◆ **Task objective**
Each line below that carries the string "none" must appear in the answer.

◆ **Revision comparison data**
★ ★ ★ ★

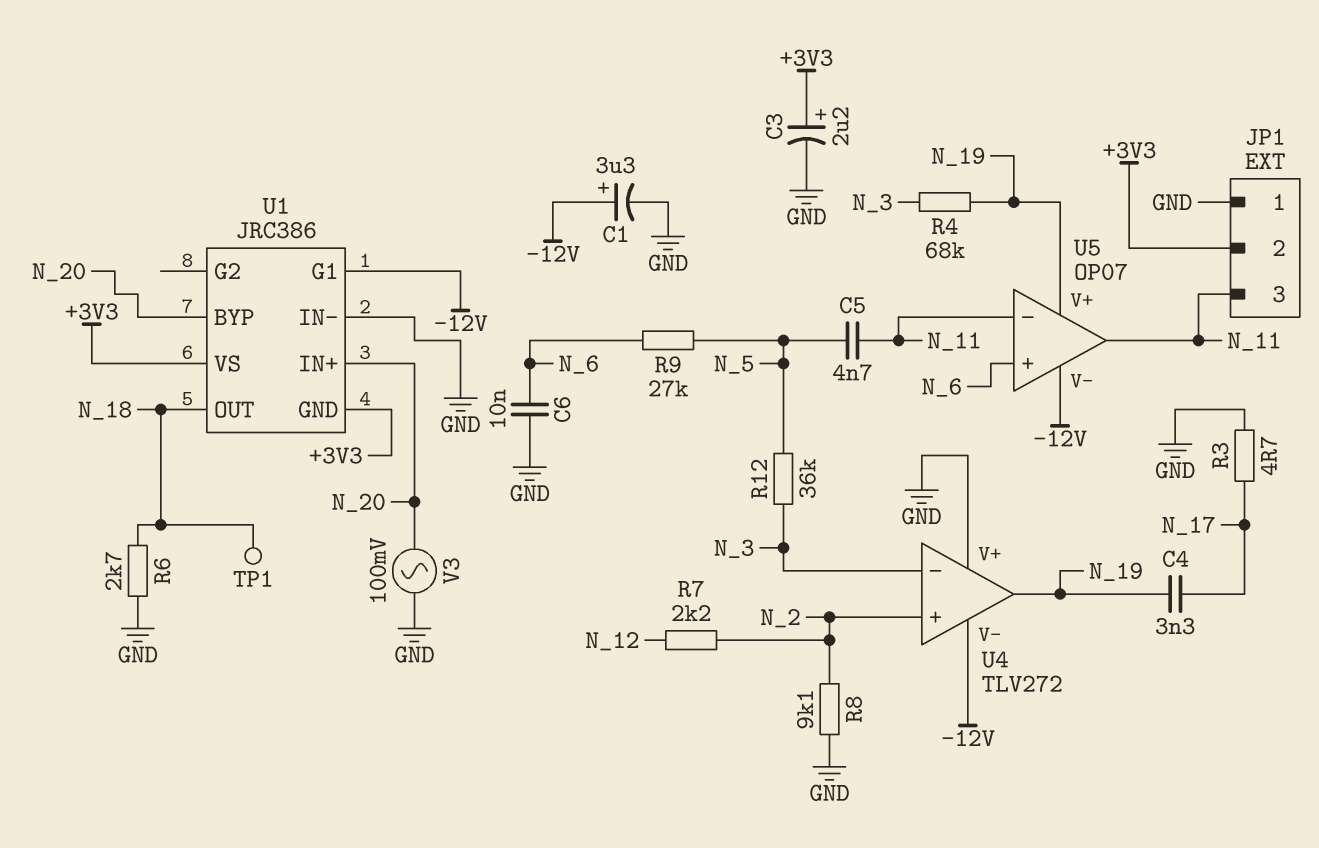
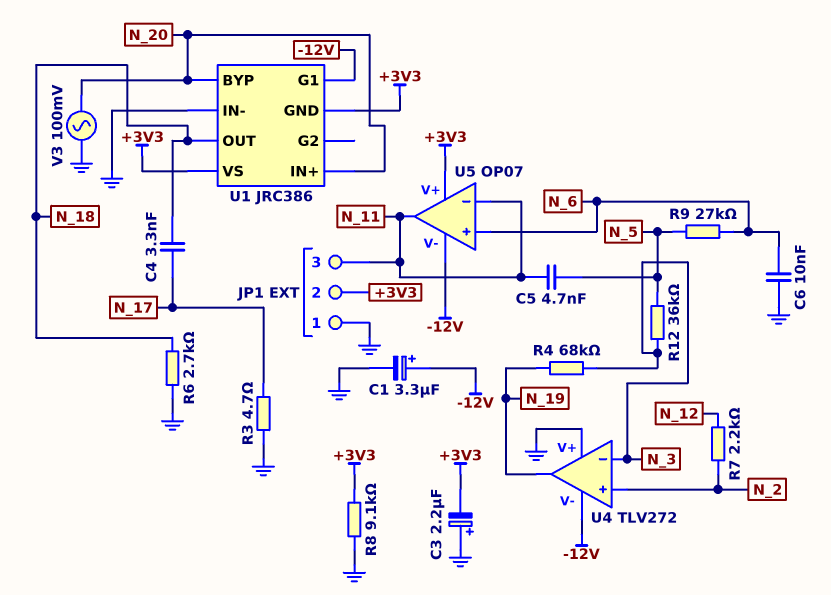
C3: 2.2uF (plus +3V3, minus GND) -> 2.2uF (plus GND, minus +3V3)
C4: 3.3nF (N_17, N_19) -> 3.3nF (N_17, N_18)
R8: 9.1k (GND, N_2) -> 9.1k (+3V3, GND)
TP1: test point (N_18) -> none
U5 pin V+: N_19 -> +3V3

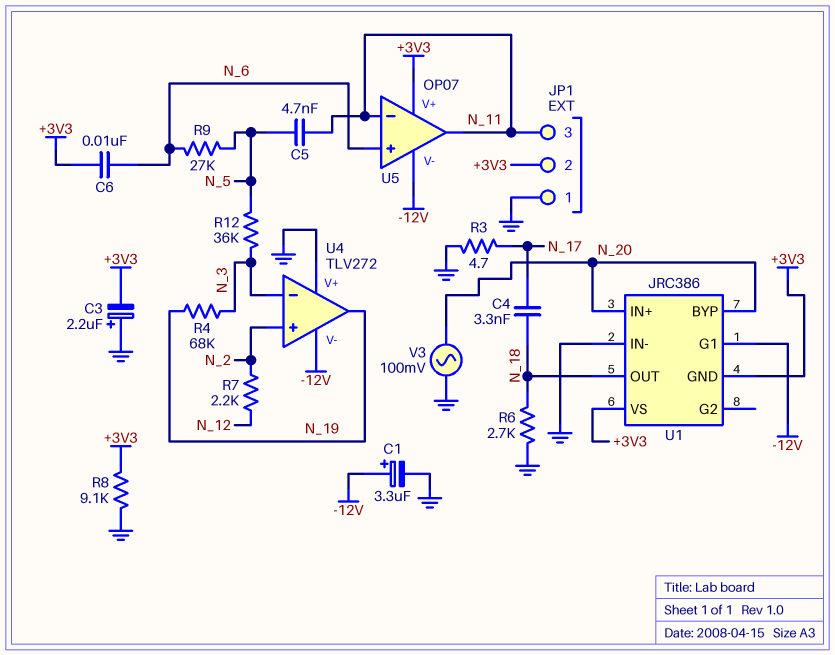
C6: 10nF (GND, N_6) -> 10nF (+3V3, N_6)

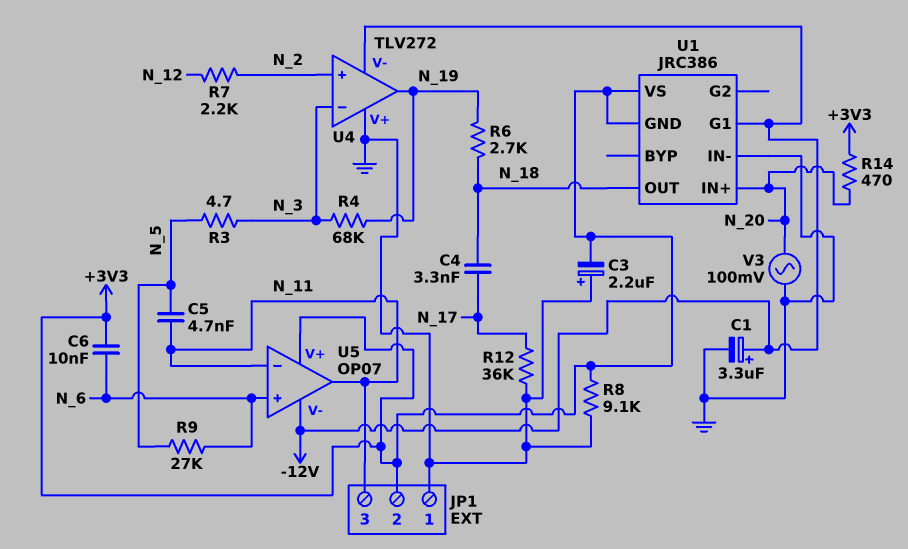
R3: 4.7 (GND, N_17) -> 4.7 (N_3, N_5)
R6: 2.7k (GND, N_18) -> 2.7k (N_18, N_19)
R12: 36k (N_3, N_5) -> 36k (GND, N_17)
R14: none -> 470 (+3V3, N_20)
U1 pin BYP: N_20 -> none

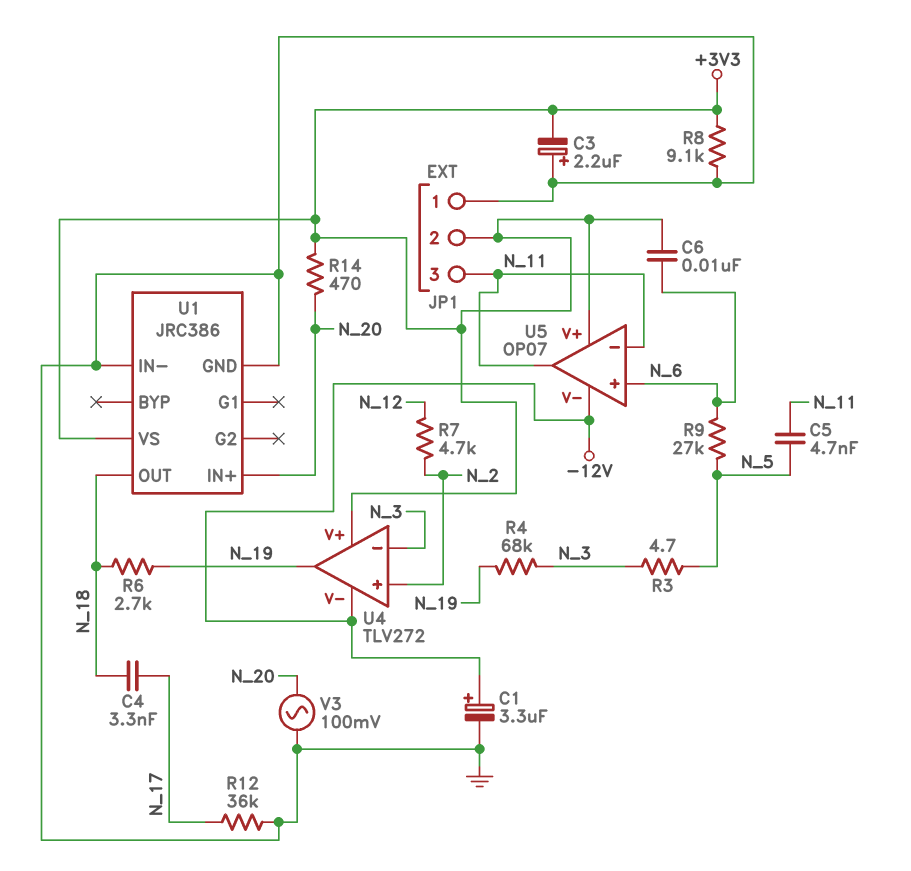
R7: 2.2k (N_2, N_12) -> 4.7k (N_2, N_12)
U1 pin G1: -12V -> none
U1 pin GND: +3V3 -> GND
U4 pin V+: GND -> +3V3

★ ★ ★ ★

◆ **Solution below**
TP1: test point (N_18) -> none
R14: none -> 470 (+3V3, N_20)
U1 pin BYP: N_20 -> none
U1 pin G1: -12V -> none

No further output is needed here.